GIVEN RECORDS: Begin

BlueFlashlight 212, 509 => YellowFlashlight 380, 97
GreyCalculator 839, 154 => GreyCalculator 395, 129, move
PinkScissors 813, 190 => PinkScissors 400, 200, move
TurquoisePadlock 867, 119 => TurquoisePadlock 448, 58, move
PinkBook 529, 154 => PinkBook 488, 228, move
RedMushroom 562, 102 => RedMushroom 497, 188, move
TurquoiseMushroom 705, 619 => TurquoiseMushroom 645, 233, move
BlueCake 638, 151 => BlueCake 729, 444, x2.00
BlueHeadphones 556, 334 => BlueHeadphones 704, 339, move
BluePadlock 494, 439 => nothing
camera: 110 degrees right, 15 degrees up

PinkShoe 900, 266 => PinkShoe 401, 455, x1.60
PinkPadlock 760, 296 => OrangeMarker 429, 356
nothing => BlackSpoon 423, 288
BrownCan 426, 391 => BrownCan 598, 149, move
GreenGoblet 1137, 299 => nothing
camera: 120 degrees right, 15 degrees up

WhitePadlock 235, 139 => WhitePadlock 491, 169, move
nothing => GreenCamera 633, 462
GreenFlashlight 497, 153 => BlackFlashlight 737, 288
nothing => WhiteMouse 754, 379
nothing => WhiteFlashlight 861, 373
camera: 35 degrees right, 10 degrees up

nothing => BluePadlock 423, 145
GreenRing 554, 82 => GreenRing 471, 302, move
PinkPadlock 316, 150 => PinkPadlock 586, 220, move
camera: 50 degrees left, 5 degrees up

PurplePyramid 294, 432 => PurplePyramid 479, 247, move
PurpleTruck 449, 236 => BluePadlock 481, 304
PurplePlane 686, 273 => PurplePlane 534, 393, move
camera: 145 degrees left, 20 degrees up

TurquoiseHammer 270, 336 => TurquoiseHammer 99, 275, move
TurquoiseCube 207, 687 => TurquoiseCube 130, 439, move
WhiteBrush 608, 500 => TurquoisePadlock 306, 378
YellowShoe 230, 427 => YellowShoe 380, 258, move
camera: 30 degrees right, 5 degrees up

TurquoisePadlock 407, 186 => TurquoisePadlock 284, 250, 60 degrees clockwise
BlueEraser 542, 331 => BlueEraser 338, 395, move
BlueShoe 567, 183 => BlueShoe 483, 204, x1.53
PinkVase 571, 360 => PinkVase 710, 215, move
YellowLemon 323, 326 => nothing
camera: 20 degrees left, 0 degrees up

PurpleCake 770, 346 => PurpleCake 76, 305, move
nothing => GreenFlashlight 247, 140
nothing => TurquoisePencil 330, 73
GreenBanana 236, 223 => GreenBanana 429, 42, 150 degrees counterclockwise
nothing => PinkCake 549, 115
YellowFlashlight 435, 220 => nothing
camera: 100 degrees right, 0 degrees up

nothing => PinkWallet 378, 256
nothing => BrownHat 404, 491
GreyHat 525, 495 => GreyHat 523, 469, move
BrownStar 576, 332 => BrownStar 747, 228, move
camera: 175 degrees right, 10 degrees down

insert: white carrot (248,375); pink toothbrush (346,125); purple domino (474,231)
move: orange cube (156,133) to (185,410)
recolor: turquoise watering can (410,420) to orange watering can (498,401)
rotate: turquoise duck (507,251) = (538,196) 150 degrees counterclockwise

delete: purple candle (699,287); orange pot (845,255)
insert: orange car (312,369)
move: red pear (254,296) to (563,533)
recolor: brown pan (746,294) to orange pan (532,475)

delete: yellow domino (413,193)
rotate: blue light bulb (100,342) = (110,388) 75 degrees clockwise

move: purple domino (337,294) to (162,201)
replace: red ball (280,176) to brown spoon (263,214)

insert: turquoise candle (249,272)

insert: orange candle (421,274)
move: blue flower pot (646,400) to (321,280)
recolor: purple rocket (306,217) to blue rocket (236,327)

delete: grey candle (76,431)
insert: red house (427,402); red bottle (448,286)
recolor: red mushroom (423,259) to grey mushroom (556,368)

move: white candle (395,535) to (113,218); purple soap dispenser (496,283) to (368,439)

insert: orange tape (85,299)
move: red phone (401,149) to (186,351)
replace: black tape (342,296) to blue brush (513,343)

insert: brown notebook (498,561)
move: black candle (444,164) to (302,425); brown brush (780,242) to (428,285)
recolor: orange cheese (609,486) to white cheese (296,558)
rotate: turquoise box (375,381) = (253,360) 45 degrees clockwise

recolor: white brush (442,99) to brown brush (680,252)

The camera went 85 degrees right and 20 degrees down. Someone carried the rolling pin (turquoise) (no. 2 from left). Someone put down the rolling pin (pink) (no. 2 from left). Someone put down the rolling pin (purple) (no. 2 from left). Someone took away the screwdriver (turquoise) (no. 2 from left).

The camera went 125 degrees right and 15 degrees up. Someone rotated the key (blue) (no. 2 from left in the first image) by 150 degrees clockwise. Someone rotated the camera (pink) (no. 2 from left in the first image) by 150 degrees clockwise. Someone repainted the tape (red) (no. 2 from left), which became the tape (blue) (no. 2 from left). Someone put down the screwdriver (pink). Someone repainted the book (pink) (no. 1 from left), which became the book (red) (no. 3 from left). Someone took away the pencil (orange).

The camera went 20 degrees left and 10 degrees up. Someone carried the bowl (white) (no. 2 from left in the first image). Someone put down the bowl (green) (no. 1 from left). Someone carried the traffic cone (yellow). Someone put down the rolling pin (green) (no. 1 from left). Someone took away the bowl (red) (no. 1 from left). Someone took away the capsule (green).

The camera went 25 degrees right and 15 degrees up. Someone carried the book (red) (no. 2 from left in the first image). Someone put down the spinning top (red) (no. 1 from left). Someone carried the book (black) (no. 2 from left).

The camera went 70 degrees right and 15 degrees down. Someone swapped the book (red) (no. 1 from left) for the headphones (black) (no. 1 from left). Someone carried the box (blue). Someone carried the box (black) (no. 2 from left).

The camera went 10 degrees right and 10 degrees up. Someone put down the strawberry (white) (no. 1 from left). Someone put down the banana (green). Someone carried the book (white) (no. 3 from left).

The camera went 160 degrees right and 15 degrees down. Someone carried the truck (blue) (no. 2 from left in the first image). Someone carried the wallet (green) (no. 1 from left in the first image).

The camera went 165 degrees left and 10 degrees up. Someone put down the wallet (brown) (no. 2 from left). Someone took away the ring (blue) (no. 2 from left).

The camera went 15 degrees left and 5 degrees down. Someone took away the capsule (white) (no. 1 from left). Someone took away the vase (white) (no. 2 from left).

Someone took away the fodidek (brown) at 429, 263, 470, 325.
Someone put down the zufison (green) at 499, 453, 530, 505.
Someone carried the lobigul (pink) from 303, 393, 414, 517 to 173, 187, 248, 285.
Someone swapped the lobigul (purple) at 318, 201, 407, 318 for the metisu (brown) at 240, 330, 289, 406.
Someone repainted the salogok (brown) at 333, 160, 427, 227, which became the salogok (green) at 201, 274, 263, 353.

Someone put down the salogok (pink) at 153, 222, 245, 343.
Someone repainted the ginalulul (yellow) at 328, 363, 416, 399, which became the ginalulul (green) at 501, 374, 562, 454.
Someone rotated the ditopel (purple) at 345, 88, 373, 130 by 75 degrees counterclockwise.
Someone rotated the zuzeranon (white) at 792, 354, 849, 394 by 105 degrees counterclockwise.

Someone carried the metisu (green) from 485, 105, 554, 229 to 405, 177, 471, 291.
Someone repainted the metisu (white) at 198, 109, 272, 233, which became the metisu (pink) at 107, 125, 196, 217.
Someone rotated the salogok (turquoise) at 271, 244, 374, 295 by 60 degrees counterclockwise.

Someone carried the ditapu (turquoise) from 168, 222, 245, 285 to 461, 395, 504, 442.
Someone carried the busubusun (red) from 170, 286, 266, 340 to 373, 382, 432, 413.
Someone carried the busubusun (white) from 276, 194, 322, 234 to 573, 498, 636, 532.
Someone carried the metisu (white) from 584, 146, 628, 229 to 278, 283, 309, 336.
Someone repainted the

GIVEN RECORDS: End

ASSIGNED TASK
An exact copy of the lines above, from the one containing "Someone carried the lobigul" through the one containing "Someone swapped the lobigul", is the whole of the answer.

REPLY
Someone carried the lobigul (pink) from 303, 393, 414, 517 to 173, 187, 248, 285.
Someone swapped the lobigul (purple) at 318, 201, 407, 318 for the metisu (brown) at 240, 330, 289, 406.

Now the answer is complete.